▶ **Task description**
Wherever the word "różowy" appears in the entries, copy the whole line.

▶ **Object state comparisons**
━━━━━━━━━━━━━━━━━━━━━━━━━━━━━━
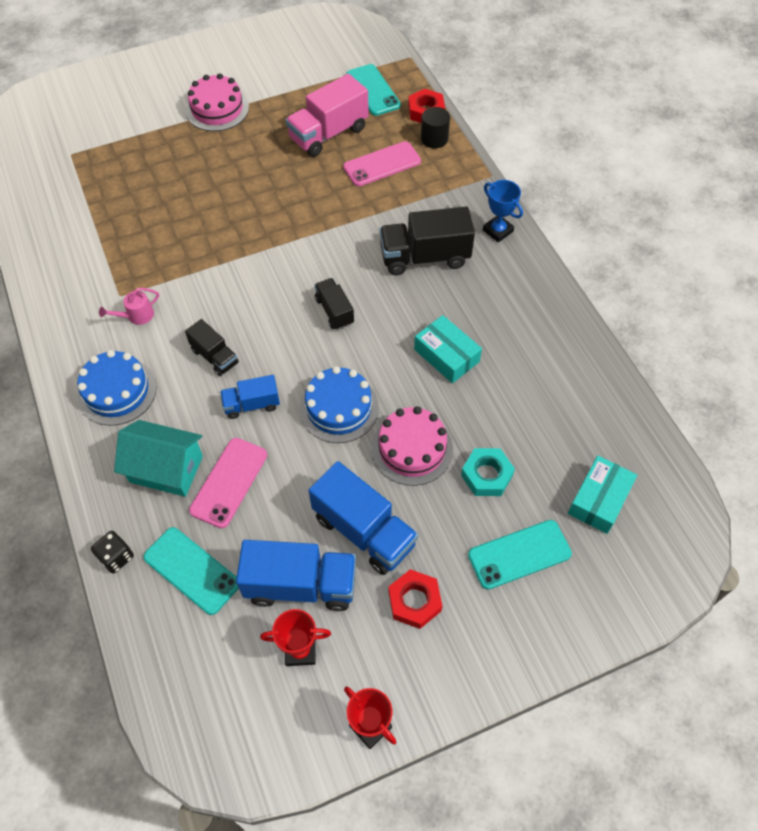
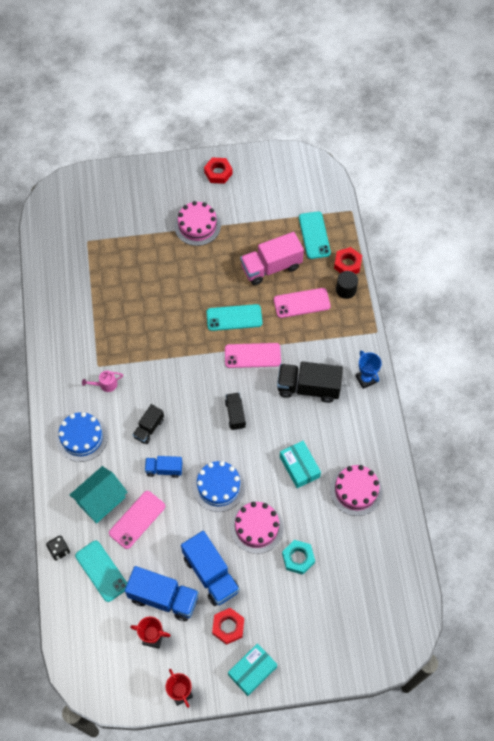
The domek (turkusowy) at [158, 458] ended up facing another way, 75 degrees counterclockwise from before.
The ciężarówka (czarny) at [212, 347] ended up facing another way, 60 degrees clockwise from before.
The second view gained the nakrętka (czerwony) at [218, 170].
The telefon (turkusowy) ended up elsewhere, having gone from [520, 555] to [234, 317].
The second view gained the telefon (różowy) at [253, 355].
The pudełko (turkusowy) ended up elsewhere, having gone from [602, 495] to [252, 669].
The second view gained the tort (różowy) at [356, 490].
━━━━━━━━━━━━━━━━━━━━━━━━━━━━━━
▶ **Exercise solution**
The second view gained the telefon (różowy) at [253, 355].
The second view gained the tort (różowy) at [356, 490].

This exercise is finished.